The task - The data should be written out in full, exactly as it stands, and the pictures dropped.

Start of Data provided

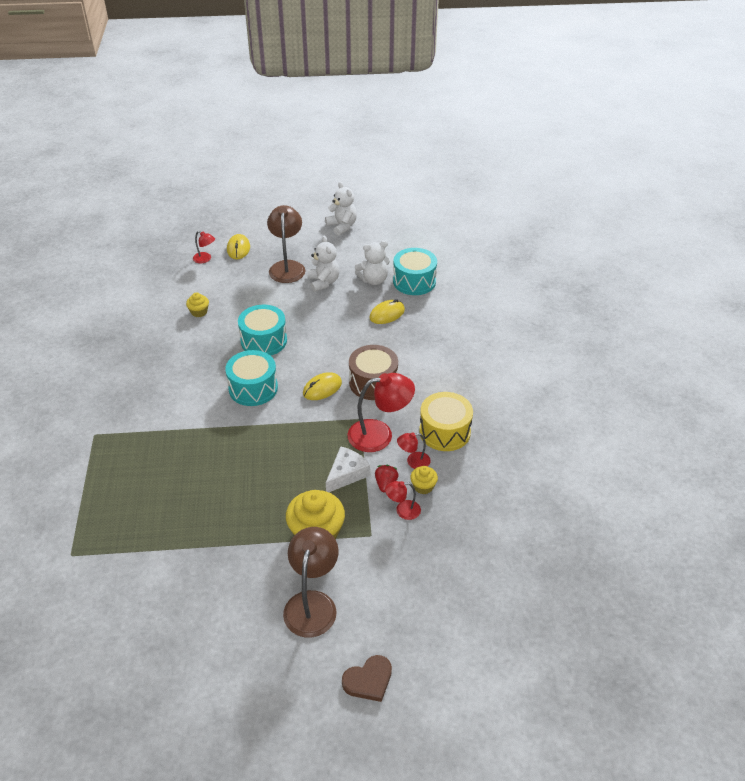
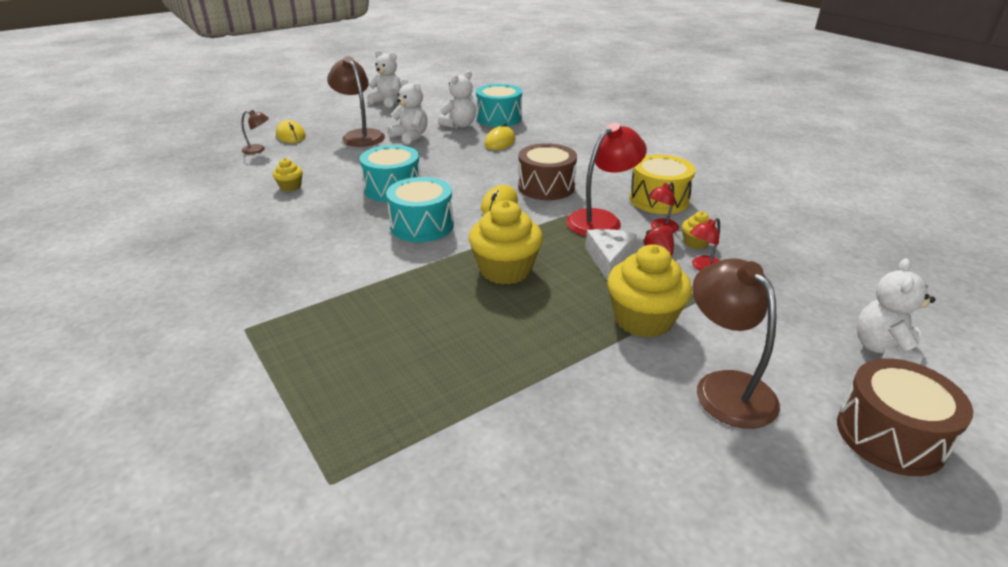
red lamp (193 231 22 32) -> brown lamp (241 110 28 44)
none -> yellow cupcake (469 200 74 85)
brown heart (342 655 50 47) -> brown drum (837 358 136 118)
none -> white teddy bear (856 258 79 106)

End of Data provided

Output for this exercise -
red lamp (193 231 22 32) -> brown lamp (241 110 28 44)
none -> yellow cupcake (469 200 74 85)
brown heart (342 655 50 47) -> brown drum (837 358 136 118)
none -> white teddy bear (856 258 79 106)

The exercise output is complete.